• Material shown:
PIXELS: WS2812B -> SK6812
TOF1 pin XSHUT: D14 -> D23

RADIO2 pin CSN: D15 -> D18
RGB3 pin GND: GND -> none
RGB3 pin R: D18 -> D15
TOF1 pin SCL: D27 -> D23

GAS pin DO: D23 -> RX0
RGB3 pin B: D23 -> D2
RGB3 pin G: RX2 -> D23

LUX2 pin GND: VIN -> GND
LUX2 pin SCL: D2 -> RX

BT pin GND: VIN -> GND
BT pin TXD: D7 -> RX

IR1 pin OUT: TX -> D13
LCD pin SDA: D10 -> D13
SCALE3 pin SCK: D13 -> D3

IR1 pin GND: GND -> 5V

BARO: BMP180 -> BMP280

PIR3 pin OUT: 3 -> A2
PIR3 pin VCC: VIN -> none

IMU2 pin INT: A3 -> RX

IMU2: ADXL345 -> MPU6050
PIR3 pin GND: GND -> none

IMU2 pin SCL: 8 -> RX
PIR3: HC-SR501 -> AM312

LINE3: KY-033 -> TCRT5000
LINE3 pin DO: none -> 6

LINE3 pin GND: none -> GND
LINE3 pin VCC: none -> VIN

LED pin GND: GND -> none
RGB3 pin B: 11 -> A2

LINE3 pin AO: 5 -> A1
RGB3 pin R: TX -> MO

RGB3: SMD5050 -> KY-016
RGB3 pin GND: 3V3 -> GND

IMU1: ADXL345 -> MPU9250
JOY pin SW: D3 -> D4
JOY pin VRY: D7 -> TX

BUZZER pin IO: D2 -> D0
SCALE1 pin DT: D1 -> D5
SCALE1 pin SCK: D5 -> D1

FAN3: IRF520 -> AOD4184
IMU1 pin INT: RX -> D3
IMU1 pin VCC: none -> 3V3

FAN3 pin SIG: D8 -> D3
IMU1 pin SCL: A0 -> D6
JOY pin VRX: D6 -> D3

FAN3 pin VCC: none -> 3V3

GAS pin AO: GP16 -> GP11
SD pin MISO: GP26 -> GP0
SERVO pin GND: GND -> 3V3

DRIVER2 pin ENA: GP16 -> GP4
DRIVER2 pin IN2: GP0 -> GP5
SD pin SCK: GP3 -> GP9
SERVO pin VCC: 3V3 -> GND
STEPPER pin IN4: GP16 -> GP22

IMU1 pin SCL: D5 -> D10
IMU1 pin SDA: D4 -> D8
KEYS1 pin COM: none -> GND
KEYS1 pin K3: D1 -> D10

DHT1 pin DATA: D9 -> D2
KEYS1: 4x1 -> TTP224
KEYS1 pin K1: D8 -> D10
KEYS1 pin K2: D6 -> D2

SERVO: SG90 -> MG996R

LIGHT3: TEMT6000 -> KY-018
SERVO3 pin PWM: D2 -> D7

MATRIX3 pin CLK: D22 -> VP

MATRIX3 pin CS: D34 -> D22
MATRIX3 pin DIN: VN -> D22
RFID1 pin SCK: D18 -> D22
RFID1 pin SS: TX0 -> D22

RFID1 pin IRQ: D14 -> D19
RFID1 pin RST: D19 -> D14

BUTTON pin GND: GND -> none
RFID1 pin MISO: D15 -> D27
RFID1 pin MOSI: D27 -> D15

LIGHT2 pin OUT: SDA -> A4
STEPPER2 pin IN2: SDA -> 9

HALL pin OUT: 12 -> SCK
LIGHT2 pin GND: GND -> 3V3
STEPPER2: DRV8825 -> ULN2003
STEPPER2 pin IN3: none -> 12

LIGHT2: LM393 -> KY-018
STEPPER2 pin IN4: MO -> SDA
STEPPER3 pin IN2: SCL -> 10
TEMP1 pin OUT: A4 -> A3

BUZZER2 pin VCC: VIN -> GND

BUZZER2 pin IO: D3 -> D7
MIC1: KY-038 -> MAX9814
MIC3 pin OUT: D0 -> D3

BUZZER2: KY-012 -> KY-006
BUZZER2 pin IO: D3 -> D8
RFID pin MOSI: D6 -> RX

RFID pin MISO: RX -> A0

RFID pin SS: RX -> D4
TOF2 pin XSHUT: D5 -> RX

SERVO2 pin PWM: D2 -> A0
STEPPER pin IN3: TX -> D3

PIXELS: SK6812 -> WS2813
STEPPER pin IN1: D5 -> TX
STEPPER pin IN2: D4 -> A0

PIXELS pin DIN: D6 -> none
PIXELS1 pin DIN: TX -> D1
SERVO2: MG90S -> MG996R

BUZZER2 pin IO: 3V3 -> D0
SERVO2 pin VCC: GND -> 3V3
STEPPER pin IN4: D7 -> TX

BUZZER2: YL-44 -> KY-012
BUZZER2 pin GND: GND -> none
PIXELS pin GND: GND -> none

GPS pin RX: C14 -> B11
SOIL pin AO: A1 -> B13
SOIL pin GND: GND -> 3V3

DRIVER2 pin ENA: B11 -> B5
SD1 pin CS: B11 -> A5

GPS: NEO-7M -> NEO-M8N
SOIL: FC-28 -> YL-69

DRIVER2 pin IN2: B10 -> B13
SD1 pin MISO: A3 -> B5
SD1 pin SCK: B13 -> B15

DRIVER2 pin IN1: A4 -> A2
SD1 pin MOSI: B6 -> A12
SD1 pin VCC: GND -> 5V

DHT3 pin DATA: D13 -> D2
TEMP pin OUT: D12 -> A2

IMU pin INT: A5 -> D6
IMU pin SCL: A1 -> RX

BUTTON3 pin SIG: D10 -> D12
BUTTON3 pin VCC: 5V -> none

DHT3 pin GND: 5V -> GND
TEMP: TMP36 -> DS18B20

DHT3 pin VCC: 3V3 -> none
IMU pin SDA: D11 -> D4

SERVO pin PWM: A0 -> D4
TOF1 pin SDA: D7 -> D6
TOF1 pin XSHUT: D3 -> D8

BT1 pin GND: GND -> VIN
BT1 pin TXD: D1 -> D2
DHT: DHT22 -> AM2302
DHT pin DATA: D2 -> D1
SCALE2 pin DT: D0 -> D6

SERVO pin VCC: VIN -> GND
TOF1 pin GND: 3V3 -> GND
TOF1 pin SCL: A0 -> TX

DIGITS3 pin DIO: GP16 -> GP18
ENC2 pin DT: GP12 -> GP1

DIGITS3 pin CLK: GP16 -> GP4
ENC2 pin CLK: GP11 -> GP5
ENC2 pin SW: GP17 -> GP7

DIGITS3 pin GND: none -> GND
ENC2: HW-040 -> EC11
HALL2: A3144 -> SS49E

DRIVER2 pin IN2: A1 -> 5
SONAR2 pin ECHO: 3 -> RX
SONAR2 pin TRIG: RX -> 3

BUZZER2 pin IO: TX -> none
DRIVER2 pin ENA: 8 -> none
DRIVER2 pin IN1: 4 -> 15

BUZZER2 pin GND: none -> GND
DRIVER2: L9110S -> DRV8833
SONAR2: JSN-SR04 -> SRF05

• What to do: Go through the material above and output exactly the lines from the one containing "TOF1 pin SDA: D7 -> D6" through the one containing "DIGITS3 pin DIO: GP16 -> GP18".

• Answer area:
TOF1 pin SDA: D7 -> D6
TOF1 pin XSHUT: D3 -> D8

BT1 pin GND: GND -> VIN
BT1 pin TXD: D1 -> D2
DHT: DHT22 -> AM2302
DHT pin DATA: D2 -> D1
SCALE2 pin DT: D0 -> D6

SERVO pin VCC: VIN -> GND
TOF1 pin GND: 3V3 -> GND
TOF1 pin SCL: A0 -> TX

DIGITS3 pin DIO: GP16 -> GP18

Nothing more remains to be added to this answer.